Object matching data
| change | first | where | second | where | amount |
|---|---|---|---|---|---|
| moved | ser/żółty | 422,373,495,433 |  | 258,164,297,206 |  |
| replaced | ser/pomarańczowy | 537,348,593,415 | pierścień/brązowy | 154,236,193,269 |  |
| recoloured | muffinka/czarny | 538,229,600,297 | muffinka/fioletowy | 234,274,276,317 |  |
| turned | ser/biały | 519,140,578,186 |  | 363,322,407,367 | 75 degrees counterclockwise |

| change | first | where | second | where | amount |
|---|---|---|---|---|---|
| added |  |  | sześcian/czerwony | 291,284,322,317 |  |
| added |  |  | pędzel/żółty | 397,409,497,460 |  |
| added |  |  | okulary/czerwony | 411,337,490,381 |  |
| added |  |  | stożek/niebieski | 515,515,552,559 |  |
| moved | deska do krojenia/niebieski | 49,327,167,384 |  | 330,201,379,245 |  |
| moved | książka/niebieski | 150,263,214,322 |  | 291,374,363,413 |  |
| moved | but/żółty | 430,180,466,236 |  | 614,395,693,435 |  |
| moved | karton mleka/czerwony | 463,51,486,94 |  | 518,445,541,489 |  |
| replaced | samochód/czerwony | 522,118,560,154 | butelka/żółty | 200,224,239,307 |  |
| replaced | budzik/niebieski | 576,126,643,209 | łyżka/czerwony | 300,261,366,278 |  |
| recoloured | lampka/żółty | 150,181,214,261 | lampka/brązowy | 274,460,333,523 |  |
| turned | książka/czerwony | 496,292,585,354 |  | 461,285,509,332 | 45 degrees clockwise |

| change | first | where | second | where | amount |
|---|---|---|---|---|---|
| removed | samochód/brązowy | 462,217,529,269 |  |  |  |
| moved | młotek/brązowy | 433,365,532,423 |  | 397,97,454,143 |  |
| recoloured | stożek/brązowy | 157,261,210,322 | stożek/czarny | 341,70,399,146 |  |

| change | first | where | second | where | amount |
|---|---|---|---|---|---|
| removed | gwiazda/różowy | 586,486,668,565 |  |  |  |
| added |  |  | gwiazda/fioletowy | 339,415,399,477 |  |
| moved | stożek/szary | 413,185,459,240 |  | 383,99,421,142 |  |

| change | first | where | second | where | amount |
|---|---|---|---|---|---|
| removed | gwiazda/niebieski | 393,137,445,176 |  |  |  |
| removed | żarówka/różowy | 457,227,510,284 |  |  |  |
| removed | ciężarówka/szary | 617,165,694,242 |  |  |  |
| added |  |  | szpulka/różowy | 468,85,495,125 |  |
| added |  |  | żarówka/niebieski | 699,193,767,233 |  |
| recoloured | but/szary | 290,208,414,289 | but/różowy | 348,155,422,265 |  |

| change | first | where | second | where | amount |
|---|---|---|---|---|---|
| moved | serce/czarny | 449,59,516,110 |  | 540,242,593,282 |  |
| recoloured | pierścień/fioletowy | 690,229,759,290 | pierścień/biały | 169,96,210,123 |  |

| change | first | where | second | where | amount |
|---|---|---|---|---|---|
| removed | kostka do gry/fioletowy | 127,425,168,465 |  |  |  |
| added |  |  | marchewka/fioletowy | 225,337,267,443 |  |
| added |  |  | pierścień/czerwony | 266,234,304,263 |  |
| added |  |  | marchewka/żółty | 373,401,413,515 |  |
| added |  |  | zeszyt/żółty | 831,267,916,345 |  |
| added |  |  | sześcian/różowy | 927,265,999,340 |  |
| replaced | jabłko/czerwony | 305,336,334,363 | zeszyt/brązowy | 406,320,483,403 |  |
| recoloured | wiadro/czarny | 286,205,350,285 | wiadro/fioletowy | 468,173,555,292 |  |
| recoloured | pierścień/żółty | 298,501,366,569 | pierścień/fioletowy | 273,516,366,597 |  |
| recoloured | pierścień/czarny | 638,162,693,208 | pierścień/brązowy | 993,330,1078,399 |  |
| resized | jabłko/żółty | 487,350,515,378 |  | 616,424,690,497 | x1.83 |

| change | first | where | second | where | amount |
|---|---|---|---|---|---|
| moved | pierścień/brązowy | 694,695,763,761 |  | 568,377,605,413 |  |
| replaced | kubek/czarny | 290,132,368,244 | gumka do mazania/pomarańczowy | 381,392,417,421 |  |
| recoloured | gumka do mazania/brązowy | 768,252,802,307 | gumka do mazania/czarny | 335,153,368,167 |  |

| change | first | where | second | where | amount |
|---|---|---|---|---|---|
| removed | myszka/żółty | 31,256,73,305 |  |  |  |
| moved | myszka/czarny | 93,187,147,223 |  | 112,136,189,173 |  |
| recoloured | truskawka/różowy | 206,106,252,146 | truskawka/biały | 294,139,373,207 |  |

The problem:
Output only the lines from the top of the entries through the one holding "recoloured | muffinka/czarny", copied exactly.

Result:
| change | first | where | second | where | amount |
|---|---|---|---|---|---|
| moved | ser/żółty | 422,373,495,433 |  | 258,164,297,206 |  |
| replaced | ser/pomarańczowy | 537,348,593,415 | pierścień/brązowy | 154,236,193,269 |  |
| recoloured | muffinka/czarny | 538,229,600,297 | muffinka/fioletowy | 234,274,276,317 |  |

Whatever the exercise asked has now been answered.